# Activity
Whenever a line in the entries includes the word "bottle", copy that line out.
── Exercise inputs ──
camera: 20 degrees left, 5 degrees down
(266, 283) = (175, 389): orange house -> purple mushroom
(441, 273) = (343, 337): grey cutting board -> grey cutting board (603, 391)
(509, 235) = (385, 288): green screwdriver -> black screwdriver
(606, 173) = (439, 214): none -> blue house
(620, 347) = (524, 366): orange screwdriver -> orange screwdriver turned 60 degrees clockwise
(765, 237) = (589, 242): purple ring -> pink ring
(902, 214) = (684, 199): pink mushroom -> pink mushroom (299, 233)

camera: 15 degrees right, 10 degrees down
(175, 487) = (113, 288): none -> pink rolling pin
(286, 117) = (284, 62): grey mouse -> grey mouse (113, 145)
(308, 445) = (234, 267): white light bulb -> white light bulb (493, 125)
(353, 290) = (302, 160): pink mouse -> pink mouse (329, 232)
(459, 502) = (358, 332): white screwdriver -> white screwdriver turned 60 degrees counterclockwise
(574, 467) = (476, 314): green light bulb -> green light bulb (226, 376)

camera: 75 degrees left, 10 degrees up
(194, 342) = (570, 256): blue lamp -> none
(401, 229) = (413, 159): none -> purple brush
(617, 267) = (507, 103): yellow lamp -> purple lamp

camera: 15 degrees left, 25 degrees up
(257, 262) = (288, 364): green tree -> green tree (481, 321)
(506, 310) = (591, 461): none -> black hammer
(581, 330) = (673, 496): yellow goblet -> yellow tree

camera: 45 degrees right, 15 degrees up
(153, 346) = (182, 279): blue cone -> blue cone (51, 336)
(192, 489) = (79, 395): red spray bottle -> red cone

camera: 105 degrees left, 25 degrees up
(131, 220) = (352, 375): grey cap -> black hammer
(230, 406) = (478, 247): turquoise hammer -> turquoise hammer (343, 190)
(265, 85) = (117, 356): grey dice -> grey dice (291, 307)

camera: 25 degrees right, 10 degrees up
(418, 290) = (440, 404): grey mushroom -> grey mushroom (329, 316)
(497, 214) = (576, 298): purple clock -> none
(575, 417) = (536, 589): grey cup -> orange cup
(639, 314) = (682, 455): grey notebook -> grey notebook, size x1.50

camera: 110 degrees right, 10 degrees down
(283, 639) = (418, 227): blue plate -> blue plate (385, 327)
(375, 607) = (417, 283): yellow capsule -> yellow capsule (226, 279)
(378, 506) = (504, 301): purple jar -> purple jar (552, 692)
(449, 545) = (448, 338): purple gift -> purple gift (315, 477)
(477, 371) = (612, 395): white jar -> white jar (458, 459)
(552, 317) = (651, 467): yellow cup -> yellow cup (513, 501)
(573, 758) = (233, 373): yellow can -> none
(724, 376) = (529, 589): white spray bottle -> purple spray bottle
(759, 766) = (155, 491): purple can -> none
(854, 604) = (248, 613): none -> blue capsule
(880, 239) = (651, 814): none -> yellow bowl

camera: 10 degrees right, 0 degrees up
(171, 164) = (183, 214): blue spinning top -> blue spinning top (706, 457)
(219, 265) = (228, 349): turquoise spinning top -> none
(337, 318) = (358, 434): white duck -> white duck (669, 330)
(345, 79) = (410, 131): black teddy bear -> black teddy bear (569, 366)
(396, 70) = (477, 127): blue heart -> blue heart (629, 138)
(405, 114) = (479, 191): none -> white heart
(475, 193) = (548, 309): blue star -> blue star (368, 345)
───
# Response
(192, 489) = (79, 395): red spray bottle -> red cone
(724, 376) = (529, 589): white spray bottle -> purple spray bottle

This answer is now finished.